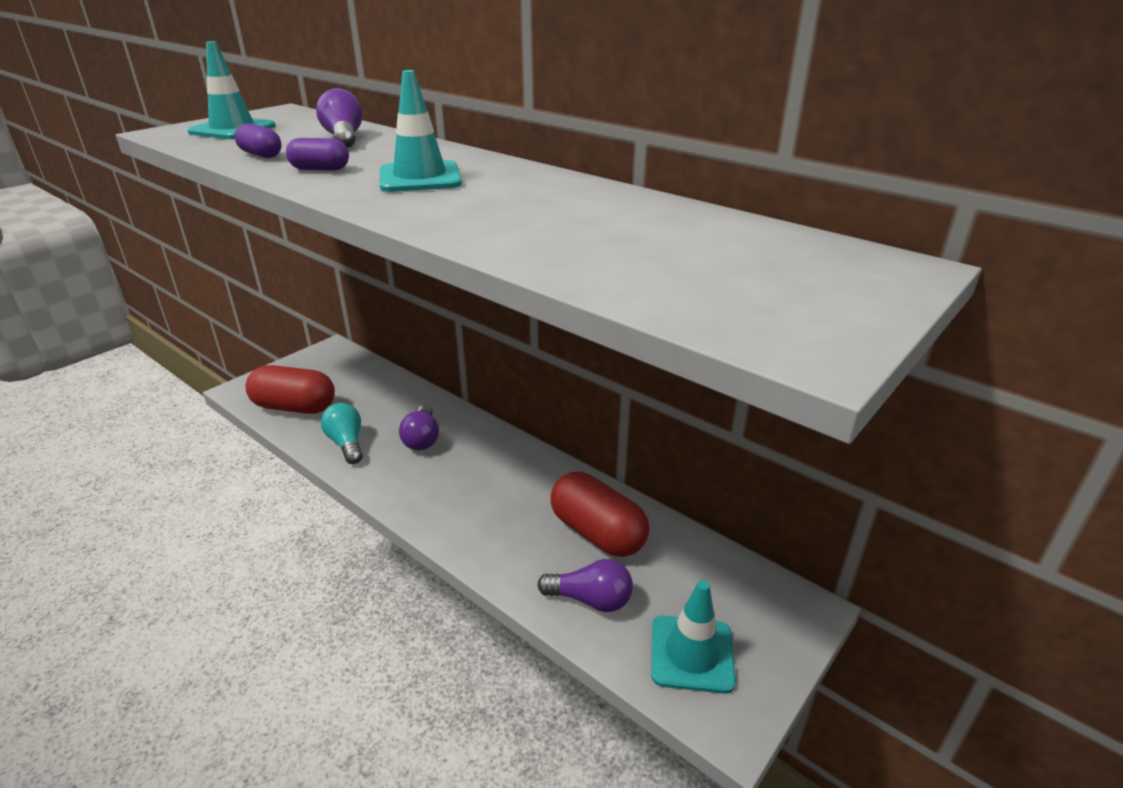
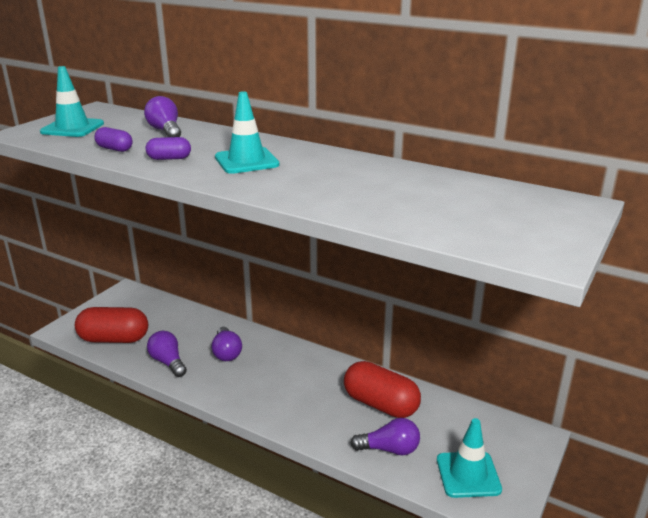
camera: 10 degrees left, 5 degrees down
turquoise light bulb [321,403,363,464] -> purple light bulb [147,331,187,377]

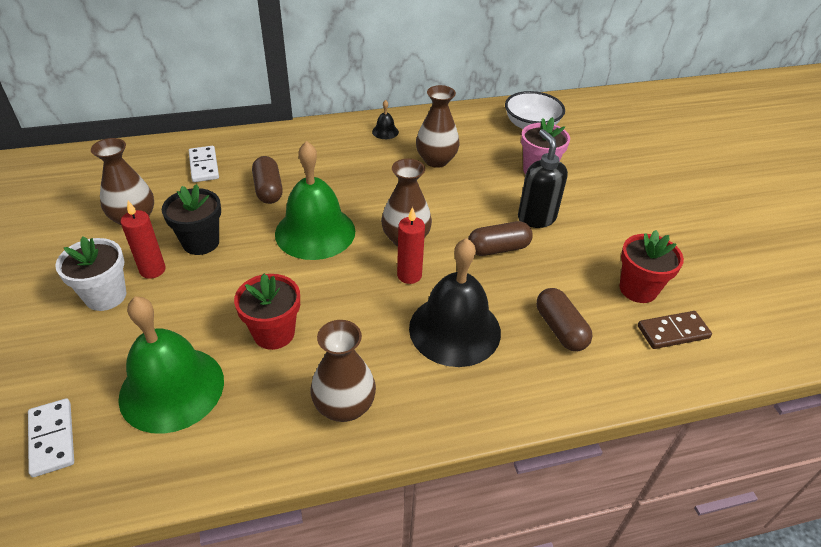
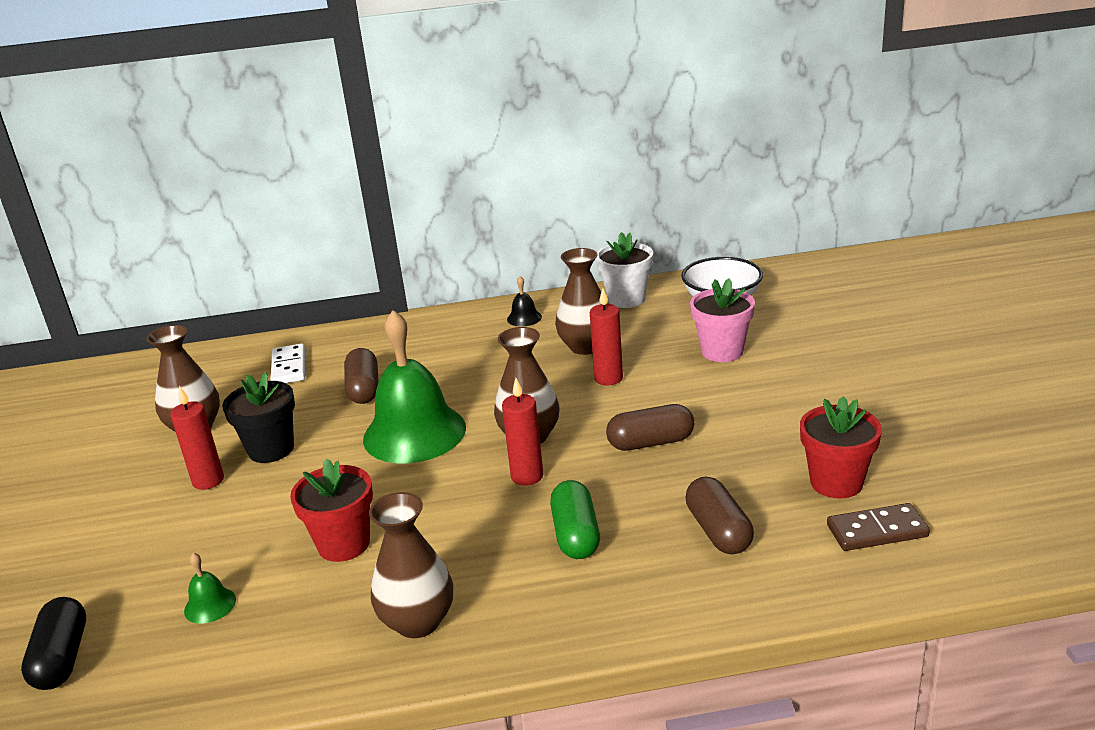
camera: 10 degrees right, 15 degrees down
white domino [28,398,74,477] -> black capsule [21,597,86,690]
white flower pot [55,236,126,311] -> white flower pot moved to [596,232,653,308]
green bell [118,296,224,434] -> green bell [184,553,236,624], size x0.40
black bell [409,238,501,367] -> green capsule [550,480,600,559]
black soap dispenser [518,129,568,228] -> none
none -> red candle [590,288,623,385]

- _YOUR TASK_:
The records are above. How many lines in them contain the word "down"? Give the number alone.

- _YOUR RESPONSE_:
2